WHAT IS BEING ASKED - A faithful transcript of every entry is required; pictures do not belong in it.

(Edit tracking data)
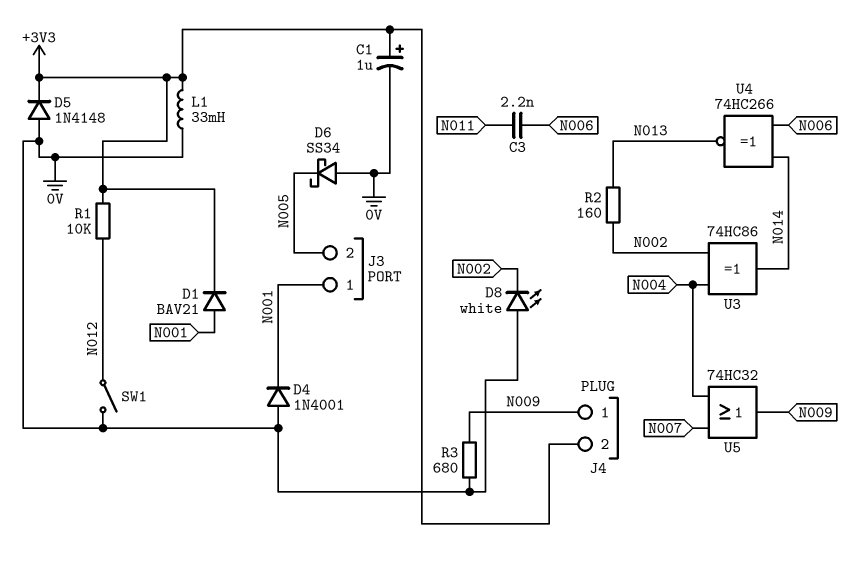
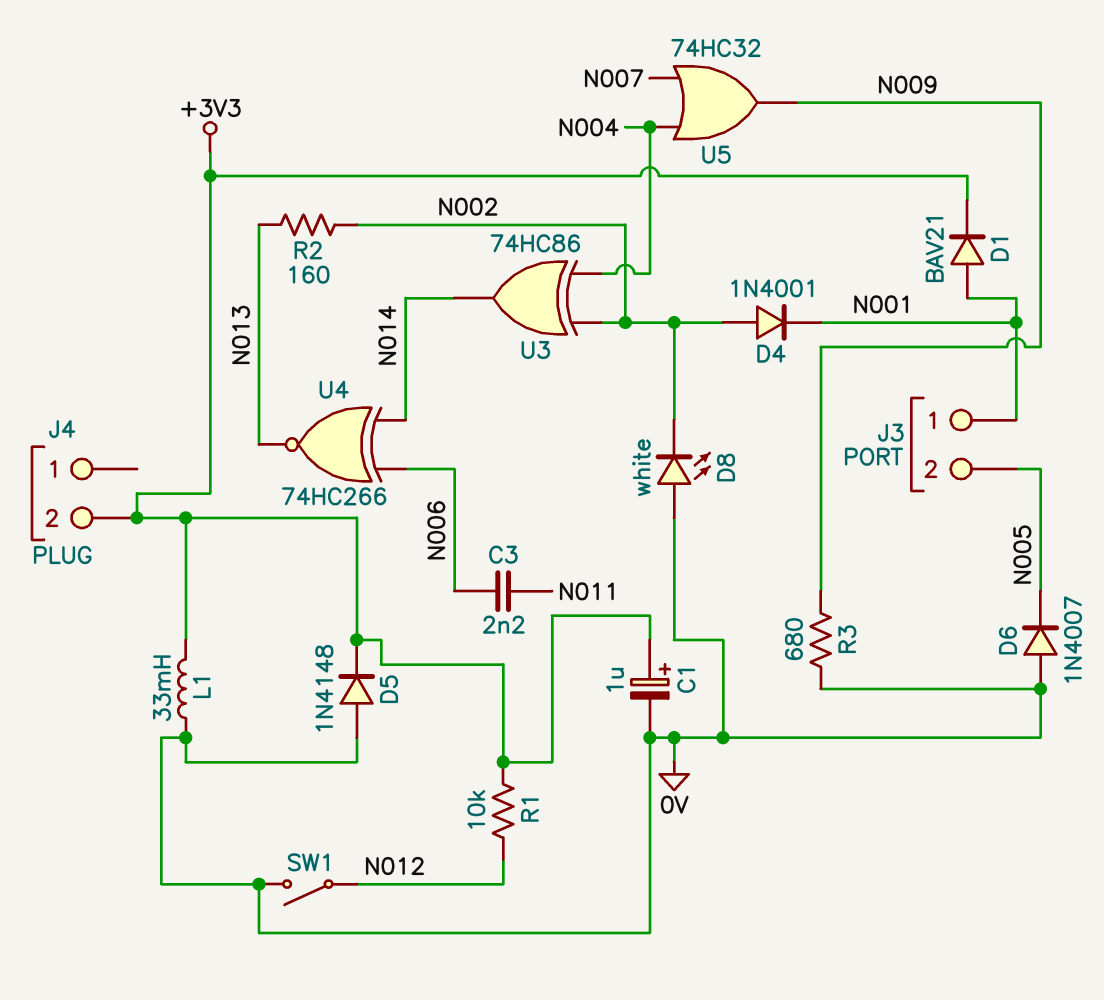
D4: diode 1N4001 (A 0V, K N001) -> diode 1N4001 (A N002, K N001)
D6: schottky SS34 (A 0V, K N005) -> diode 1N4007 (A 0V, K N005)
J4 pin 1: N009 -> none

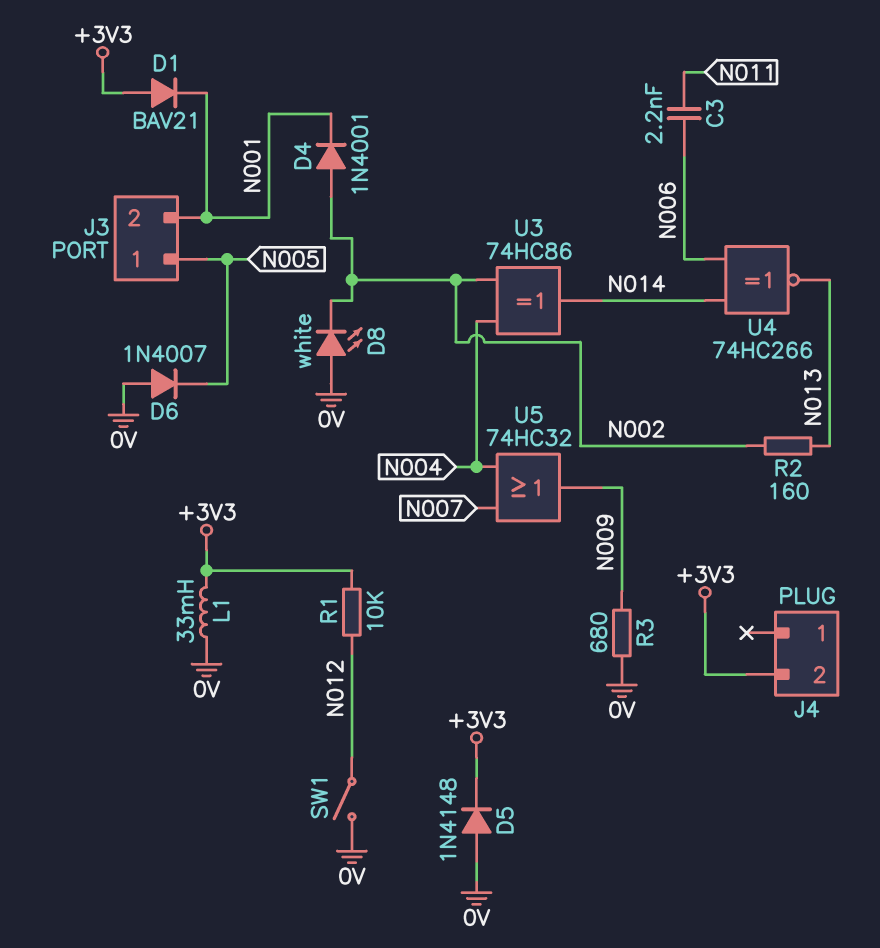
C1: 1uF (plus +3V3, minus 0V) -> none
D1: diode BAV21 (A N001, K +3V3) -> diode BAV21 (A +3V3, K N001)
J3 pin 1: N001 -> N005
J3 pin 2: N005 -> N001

ANSWER FOR THIS EXERCISE -
D4: diode 1N4001 (A 0V, K N001) -> diode 1N4001 (A N002, K N001)
D6: schottky SS34 (A 0V, K N005) -> diode 1N4007 (A 0V, K N005)
J4 pin 1: N009 -> none

C1: 1uF (plus +3V3, minus 0V) -> none
D1: diode BAV21 (A N001, K +3V3) -> diode BAV21 (A +3V3, K N001)
J3 pin 1: N001 -> N005
J3 pin 2: N005 -> N001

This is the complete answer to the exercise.